• WORK REQUEST
Each line of data below is to be returned exactly, leaving out any picture.
+++ INFORMATION PROVIDED
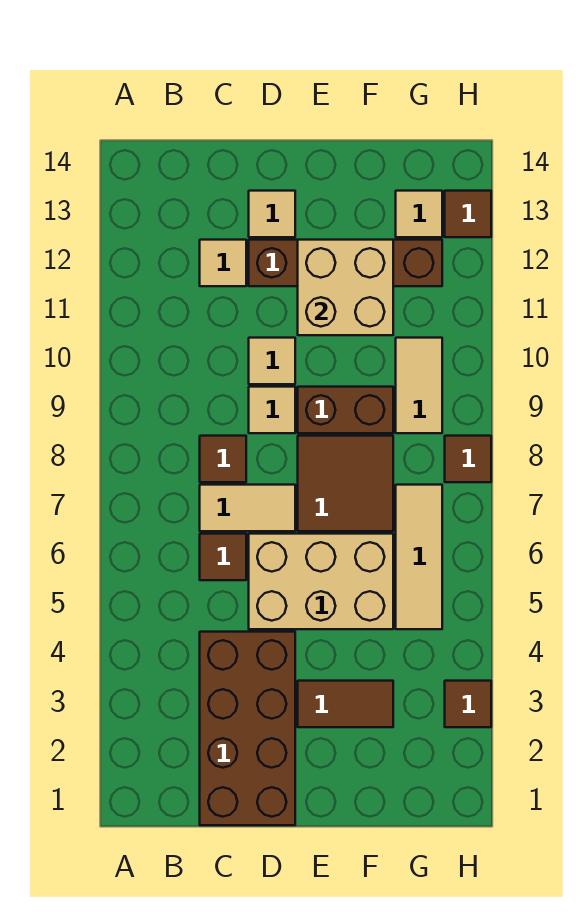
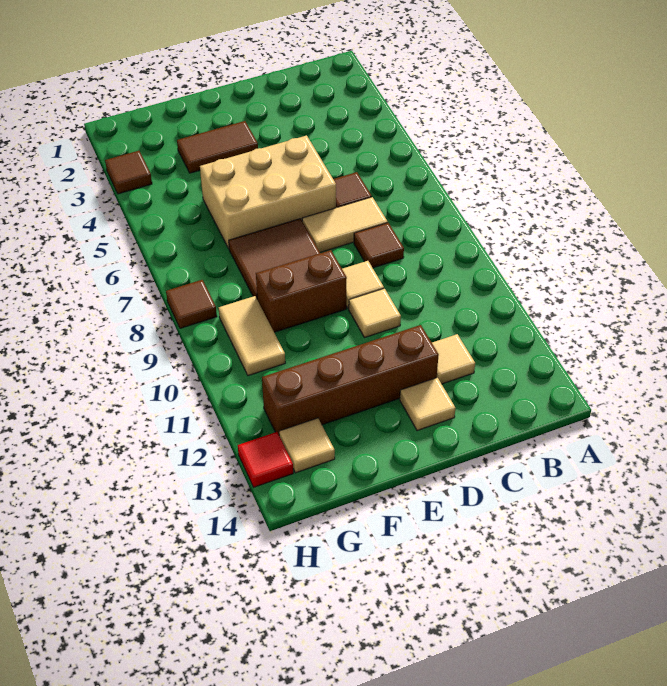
brown brick C1:D4 level 1 -> none
tan brick E11:F12 level 2 -> none
tan tile G5:G7 level 1 -> none
brown tile H13 level 1 -> red tile H13 level 1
++++++
• REPLY
brown brick C1:D4 level 1 -> none
tan brick E11:F12 level 2 -> none
tan tile G5:G7 level 1 -> none
brown tile H13 level 1 -> red tile H13 level 1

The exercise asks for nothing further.